> _Input data_:
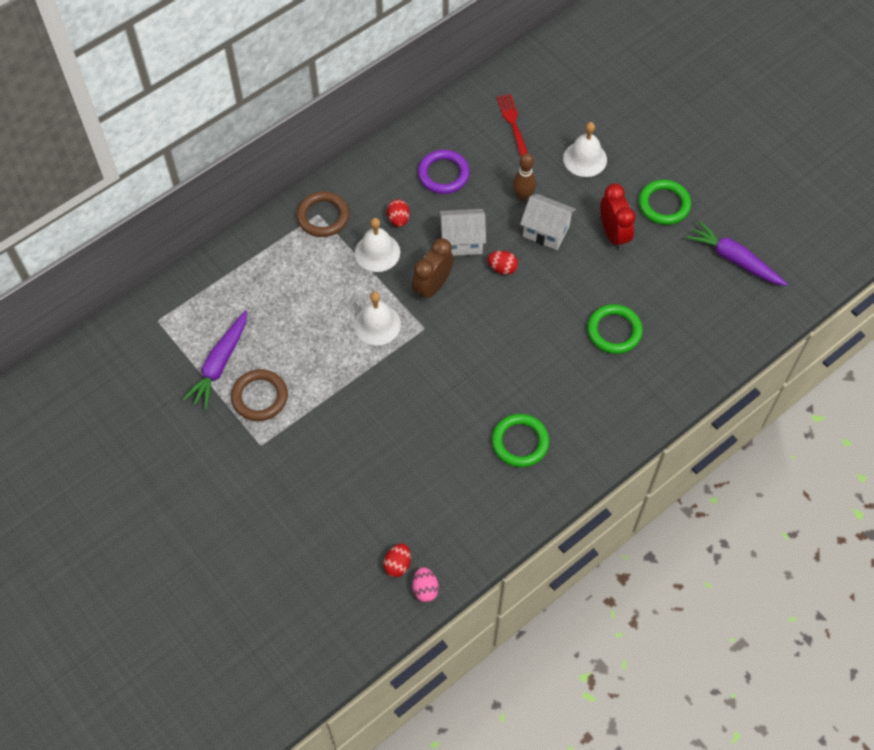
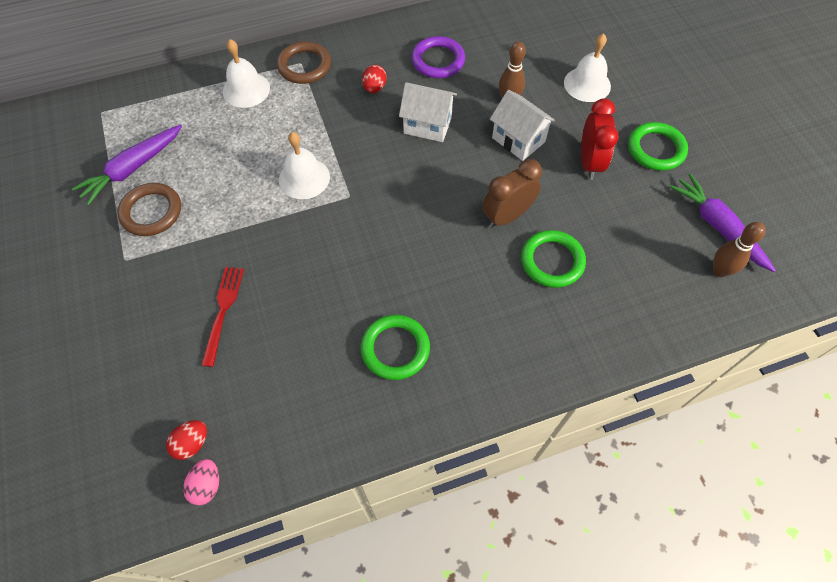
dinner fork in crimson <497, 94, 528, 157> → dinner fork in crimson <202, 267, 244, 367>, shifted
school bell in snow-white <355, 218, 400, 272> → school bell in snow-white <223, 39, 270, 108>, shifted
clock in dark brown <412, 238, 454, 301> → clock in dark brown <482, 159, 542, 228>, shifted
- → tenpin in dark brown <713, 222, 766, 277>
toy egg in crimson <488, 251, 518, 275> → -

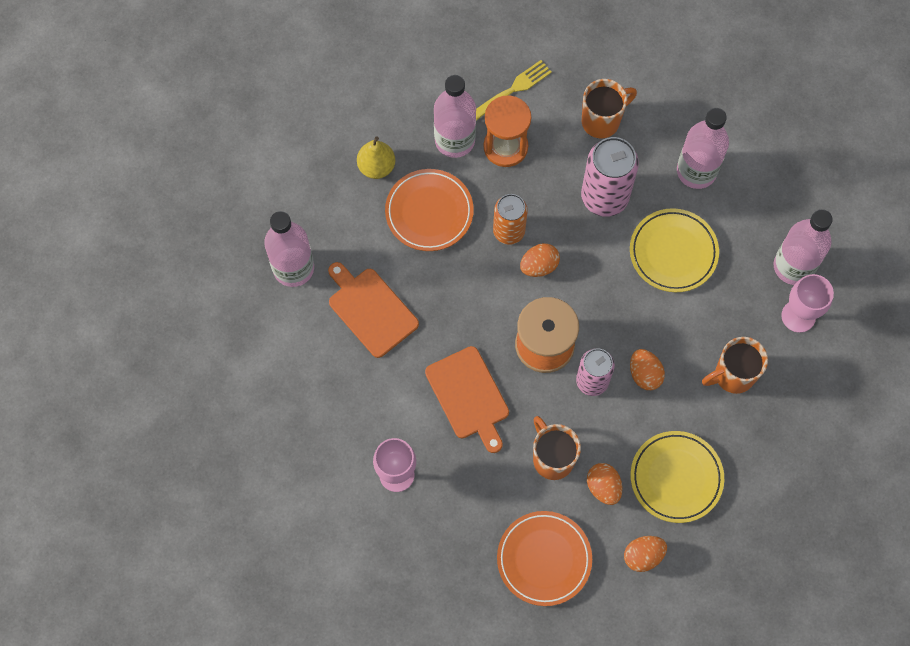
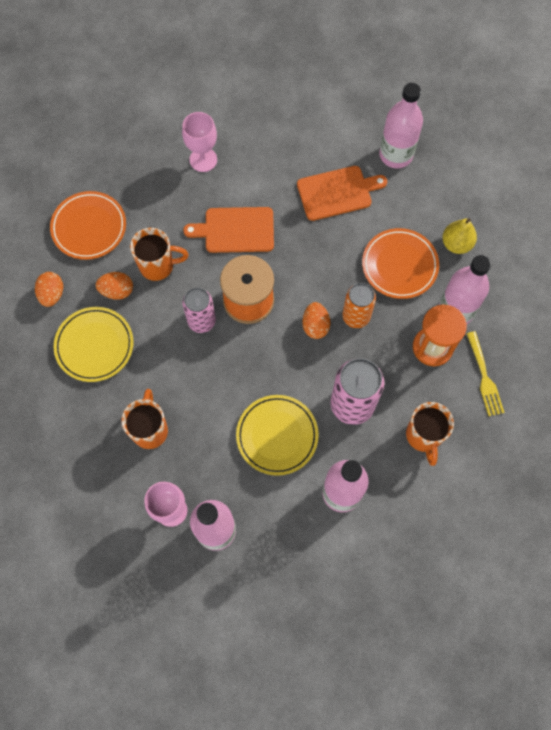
toy egg in orange-coloured <630, 349, 665, 390> → -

> _Task objective_:
Write the material above out again exactly as it reads, but don't carry over the pictures.

> _Finished exercise_:
dinner fork in crimson <497, 94, 528, 157> → dinner fork in crimson <202, 267, 244, 367>, shifted
school bell in snow-white <355, 218, 400, 272> → school bell in snow-white <223, 39, 270, 108>, shifted
clock in dark brown <412, 238, 454, 301> → clock in dark brown <482, 159, 542, 228>, shifted
- → tenpin in dark brown <713, 222, 766, 277>
toy egg in crimson <488, 251, 518, 275> → -

toy egg in orange-coloured <630, 349, 665, 390> → -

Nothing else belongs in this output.